Work item:
Only the lines that contain the string "pawn" belong in the answer; pull them from the records.

Data for analysis:
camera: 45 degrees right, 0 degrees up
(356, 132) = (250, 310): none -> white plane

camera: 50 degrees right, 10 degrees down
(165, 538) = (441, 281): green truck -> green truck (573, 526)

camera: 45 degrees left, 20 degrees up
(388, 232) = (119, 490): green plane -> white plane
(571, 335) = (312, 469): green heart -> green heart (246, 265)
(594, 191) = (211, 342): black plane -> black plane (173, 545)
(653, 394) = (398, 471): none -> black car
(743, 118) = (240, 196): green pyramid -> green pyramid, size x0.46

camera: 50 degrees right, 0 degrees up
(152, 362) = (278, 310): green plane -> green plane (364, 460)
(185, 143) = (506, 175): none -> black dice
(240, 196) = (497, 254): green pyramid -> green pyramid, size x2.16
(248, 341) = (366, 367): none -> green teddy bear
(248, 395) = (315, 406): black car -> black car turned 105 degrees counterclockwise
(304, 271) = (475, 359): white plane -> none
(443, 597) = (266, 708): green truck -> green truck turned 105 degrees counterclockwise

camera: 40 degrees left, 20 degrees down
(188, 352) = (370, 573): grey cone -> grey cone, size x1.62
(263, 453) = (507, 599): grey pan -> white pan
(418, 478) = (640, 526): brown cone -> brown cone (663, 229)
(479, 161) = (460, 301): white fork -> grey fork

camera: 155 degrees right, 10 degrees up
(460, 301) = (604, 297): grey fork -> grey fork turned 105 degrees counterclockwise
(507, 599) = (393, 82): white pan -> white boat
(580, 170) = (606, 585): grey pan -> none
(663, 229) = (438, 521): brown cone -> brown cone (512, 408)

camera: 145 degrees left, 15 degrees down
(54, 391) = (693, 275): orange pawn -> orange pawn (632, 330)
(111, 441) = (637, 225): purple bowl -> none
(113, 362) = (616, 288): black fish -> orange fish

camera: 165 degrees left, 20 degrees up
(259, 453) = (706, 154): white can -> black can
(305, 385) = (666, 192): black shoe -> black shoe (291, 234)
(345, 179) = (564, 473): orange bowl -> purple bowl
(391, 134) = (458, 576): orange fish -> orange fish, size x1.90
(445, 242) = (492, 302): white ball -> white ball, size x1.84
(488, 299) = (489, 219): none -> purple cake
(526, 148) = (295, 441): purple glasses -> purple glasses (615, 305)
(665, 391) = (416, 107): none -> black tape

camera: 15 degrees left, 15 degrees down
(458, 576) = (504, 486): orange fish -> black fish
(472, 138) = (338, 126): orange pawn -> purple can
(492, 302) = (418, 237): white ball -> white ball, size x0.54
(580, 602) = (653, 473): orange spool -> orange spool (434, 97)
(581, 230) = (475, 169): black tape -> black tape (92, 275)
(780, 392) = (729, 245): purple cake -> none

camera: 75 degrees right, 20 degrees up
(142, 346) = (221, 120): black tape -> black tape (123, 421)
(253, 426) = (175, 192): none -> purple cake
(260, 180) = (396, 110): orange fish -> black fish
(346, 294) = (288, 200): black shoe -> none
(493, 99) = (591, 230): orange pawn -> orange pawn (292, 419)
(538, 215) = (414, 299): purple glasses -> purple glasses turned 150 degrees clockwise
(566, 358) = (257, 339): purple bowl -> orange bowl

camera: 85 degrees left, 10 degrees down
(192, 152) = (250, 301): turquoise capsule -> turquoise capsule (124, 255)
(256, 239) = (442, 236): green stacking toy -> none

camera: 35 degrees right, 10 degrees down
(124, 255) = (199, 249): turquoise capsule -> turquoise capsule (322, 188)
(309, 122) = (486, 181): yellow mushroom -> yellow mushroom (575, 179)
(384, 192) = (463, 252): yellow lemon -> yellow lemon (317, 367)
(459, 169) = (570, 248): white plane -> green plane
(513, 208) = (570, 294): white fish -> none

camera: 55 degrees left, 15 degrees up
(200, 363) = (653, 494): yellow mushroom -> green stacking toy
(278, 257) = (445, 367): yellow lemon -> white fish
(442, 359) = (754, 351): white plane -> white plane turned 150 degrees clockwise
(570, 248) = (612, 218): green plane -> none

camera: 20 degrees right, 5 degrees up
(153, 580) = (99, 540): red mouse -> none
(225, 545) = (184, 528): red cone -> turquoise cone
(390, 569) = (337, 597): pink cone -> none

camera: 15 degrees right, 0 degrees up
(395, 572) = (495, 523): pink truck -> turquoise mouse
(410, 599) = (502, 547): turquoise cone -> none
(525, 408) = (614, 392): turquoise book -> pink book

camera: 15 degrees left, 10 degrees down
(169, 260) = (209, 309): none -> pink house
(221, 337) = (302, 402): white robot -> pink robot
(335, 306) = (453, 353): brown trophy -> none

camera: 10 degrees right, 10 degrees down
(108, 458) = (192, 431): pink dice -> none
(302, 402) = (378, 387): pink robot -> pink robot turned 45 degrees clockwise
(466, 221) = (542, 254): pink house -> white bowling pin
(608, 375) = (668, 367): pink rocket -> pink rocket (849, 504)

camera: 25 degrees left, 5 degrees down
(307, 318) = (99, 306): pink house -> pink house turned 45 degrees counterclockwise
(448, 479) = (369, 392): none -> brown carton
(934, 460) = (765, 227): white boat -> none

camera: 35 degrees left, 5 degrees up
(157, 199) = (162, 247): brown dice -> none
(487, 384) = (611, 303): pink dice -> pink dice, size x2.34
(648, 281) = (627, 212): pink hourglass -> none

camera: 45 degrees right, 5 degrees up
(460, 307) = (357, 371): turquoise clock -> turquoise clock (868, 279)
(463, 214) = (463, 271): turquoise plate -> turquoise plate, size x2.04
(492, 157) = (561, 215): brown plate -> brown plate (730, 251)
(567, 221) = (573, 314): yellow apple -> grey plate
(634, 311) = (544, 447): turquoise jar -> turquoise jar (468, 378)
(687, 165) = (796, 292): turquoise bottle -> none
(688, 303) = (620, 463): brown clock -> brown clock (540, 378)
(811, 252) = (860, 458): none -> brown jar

Written answer:
(54, 391) = (693, 275): orange pawn -> orange pawn (632, 330)
(472, 138) = (338, 126): orange pawn -> purple can
(493, 99) = (591, 230): orange pawn -> orange pawn (292, 419)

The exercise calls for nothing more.